• [What you are asked to do]: The lines from the one containing "SW2: button (TRIG, VDD) -> button (GND, TRIG)" through the last one in the data: please copy those exactly, and only those, without the pictures.

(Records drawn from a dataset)

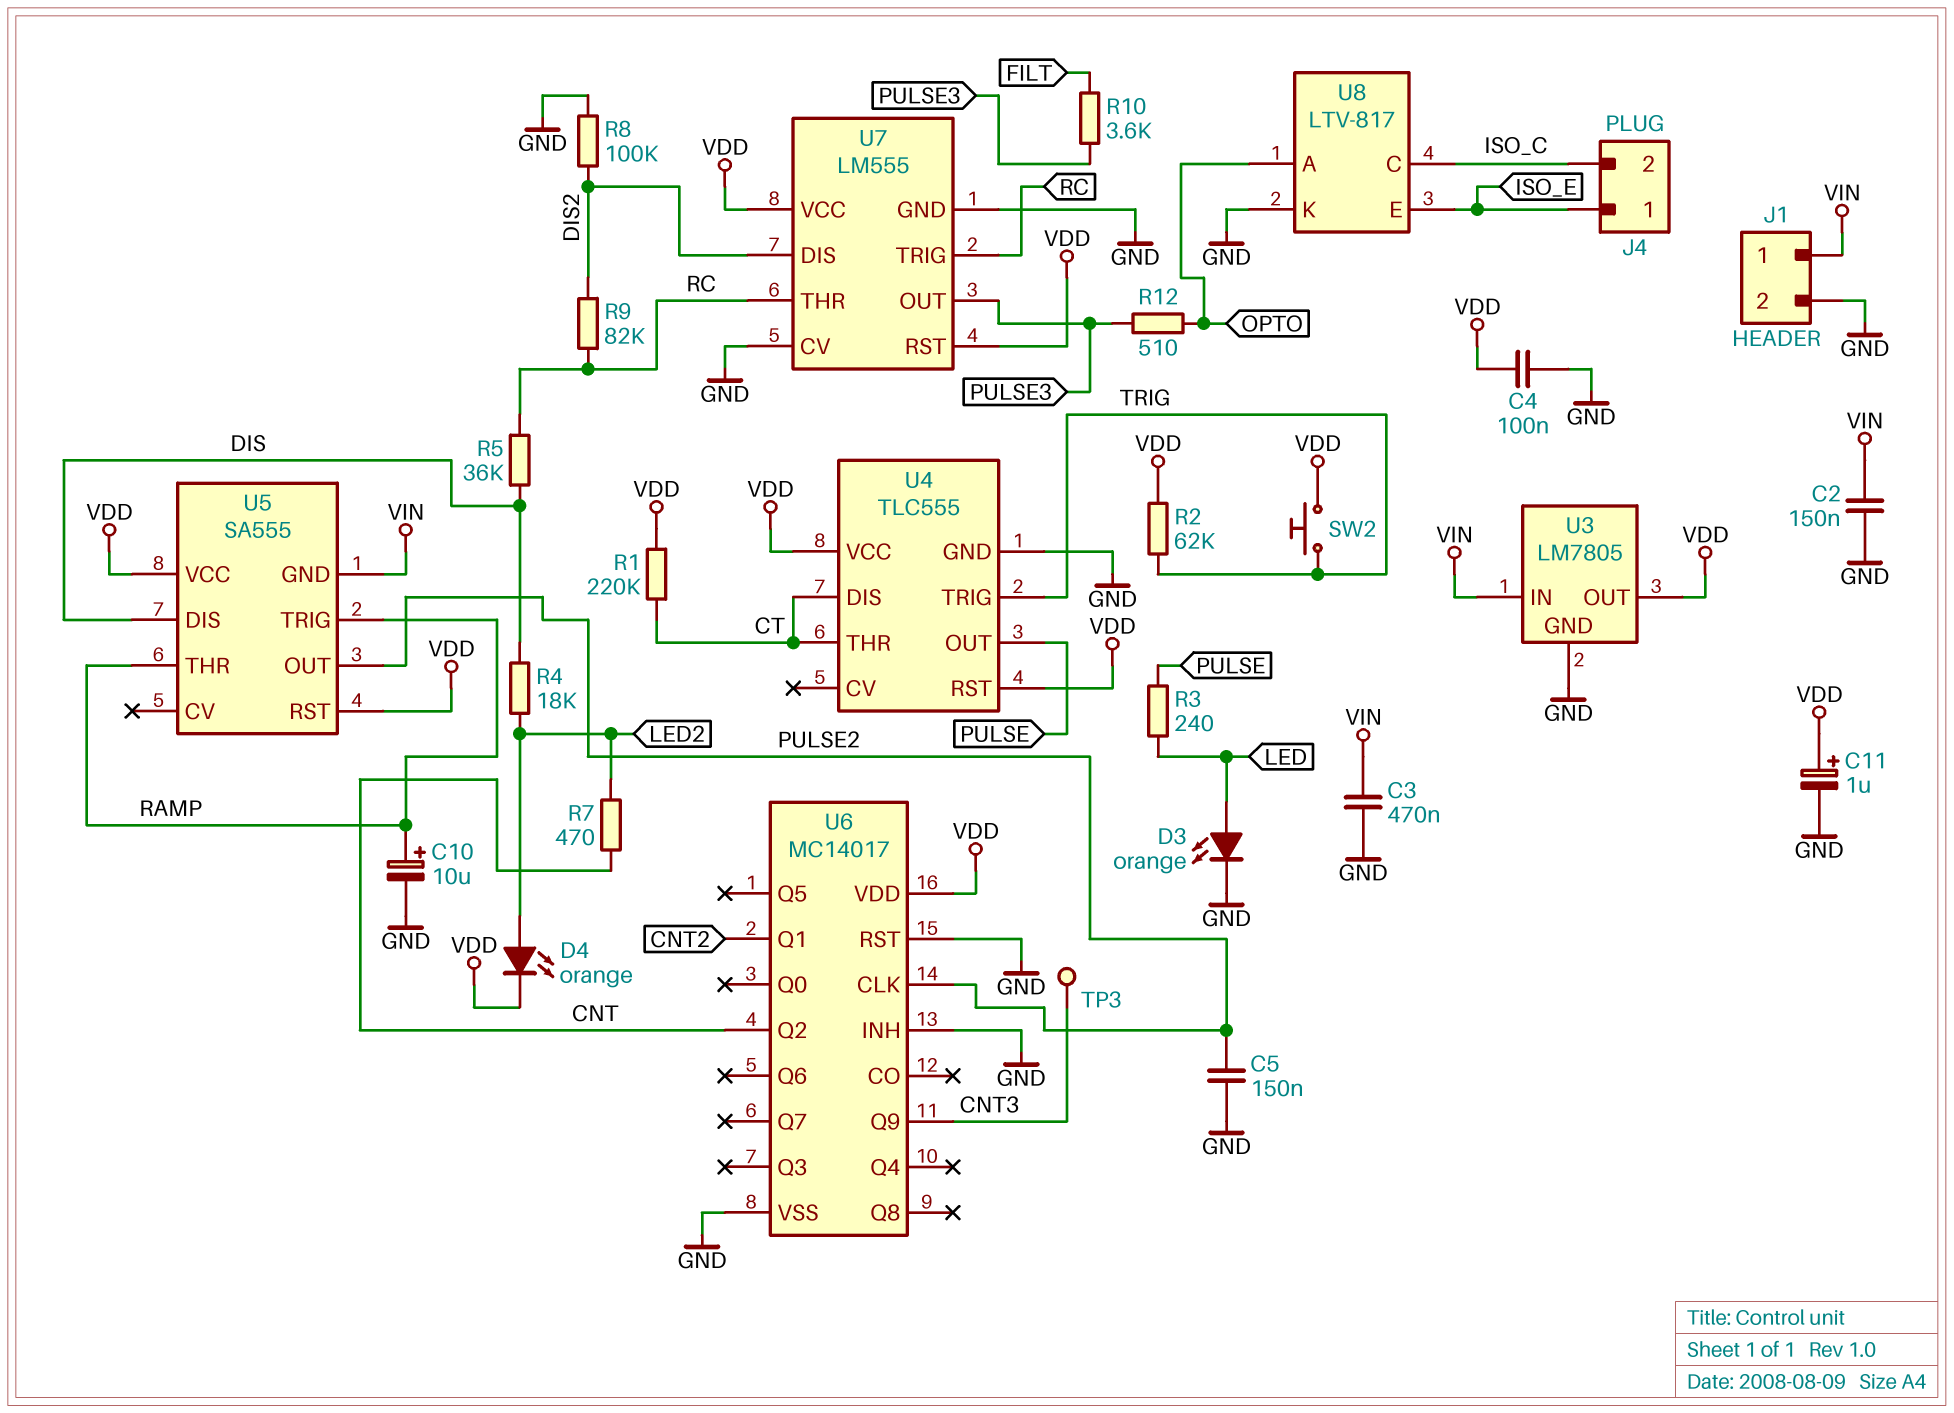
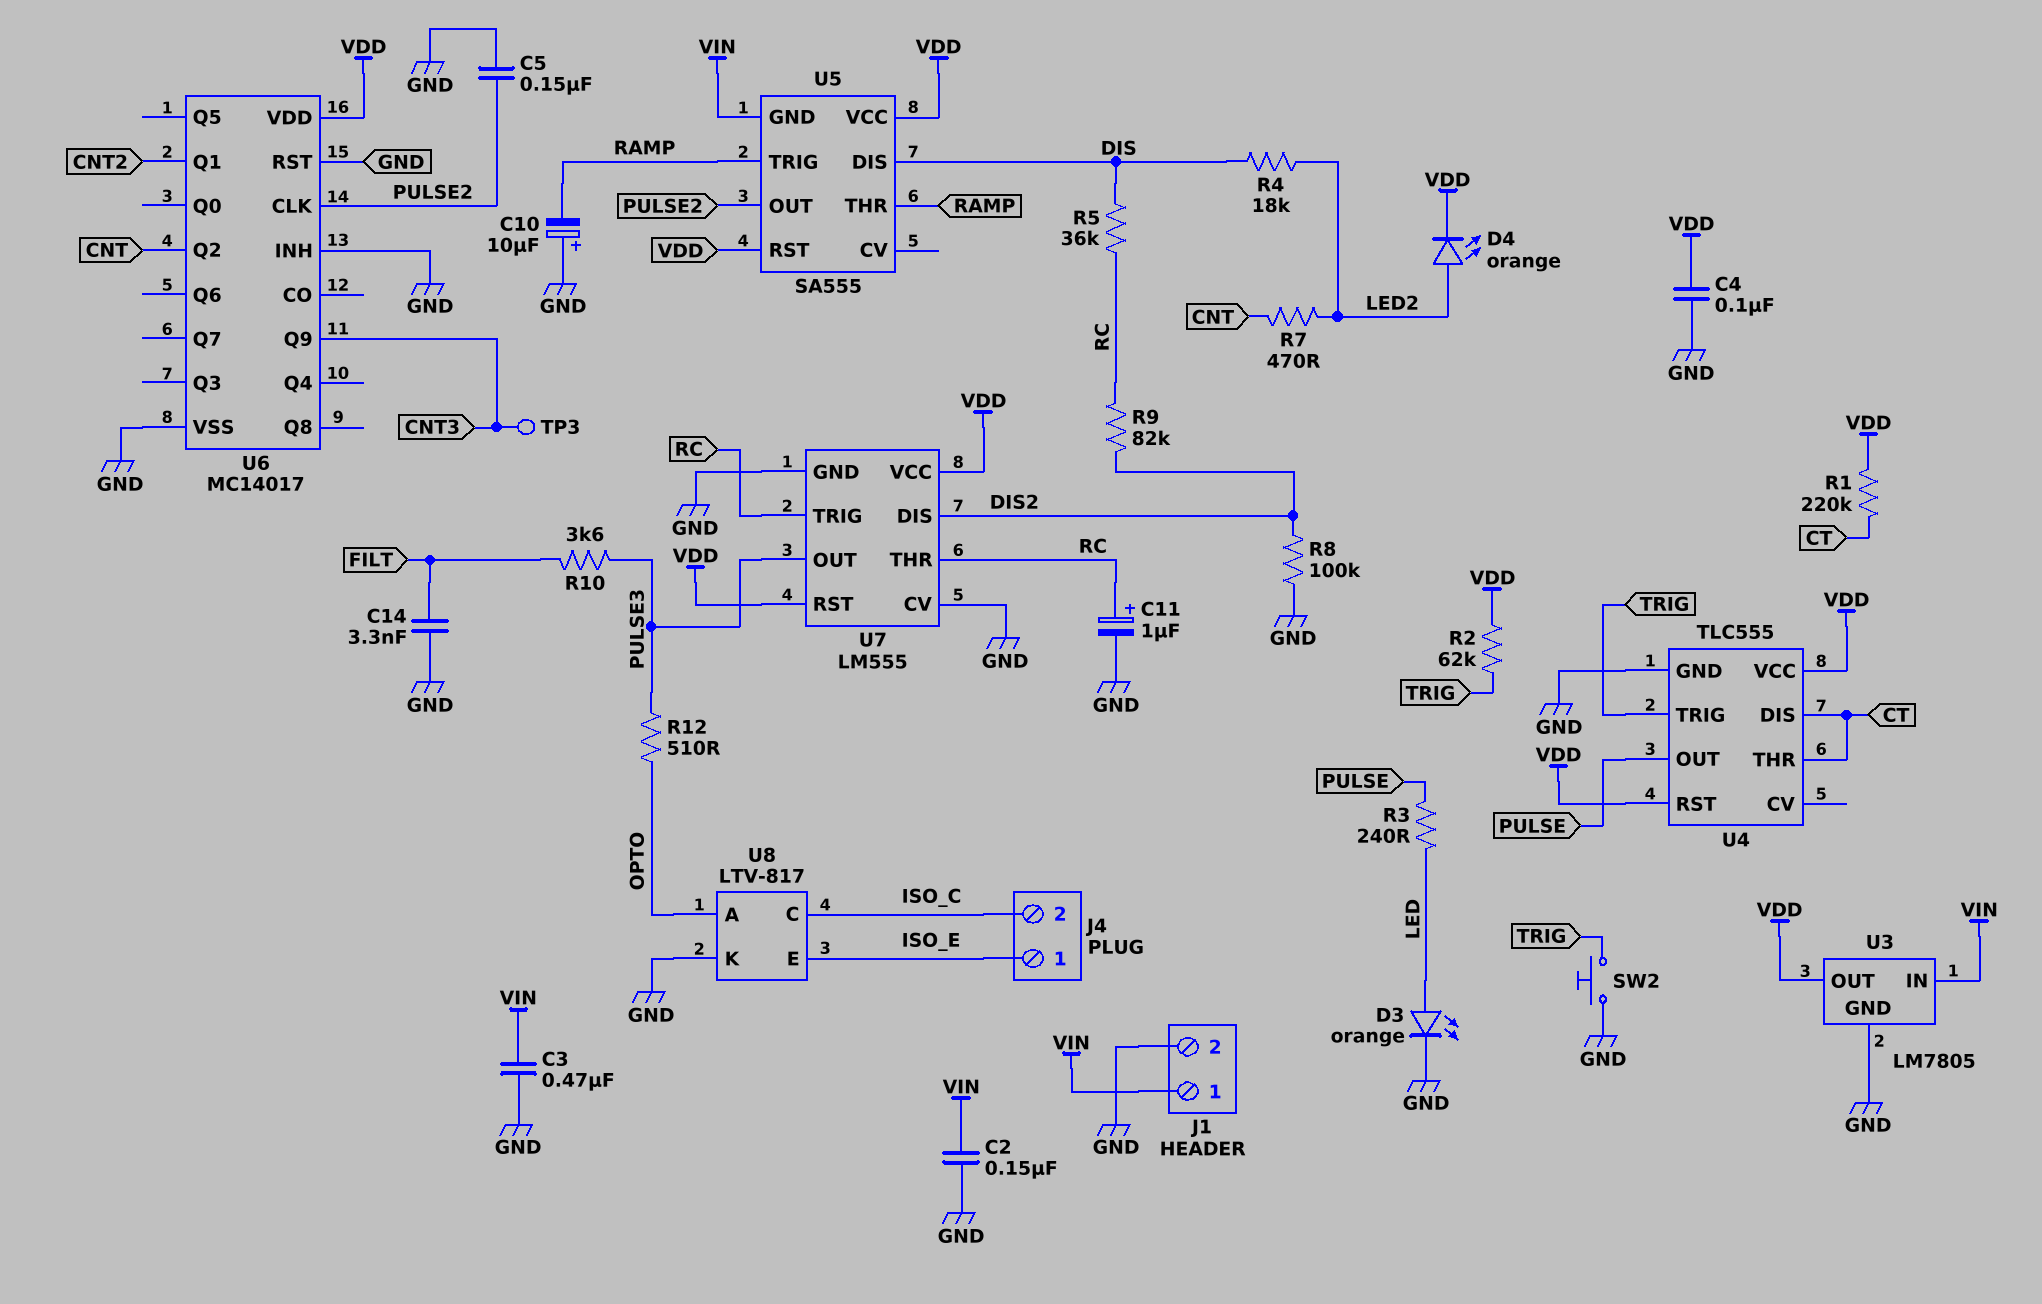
C10: 10uF (plus RAMP, minus GND) -> 10uF (plus GND, minus RAMP)
C11: 1uF (plus VDD, minus GND) -> 1uF (plus RC, minus GND)
C14: none -> 3.3nF (FILT, GND)
SW2: button (TRIG, VDD) -> button (GND, TRIG)

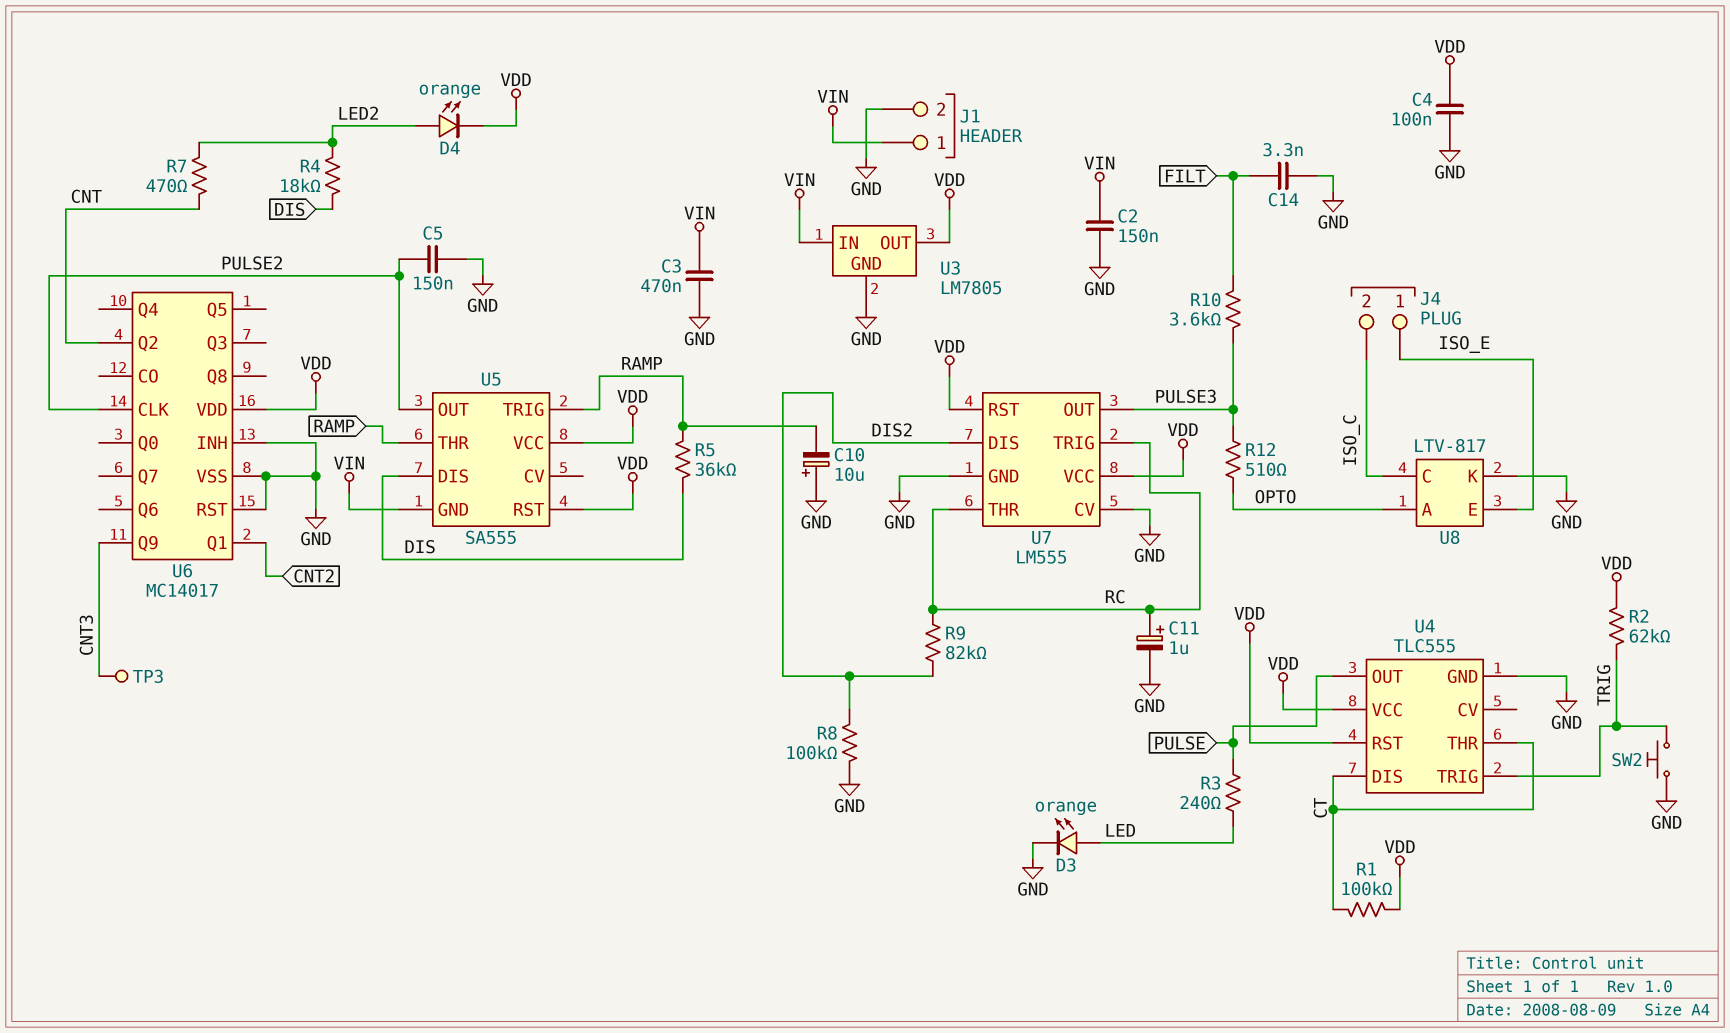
R1: 220k (CT, VDD) -> 100k (CT, VDD)
R5: 36k (DIS, RC) -> 36k (DIS, RAMP)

• [Exercise answer]:
SW2: button (TRIG, VDD) -> button (GND, TRIG)

R1: 220k (CT, VDD) -> 100k (CT, VDD)
R5: 36k (DIS, RC) -> 36k (DIS, RAMP)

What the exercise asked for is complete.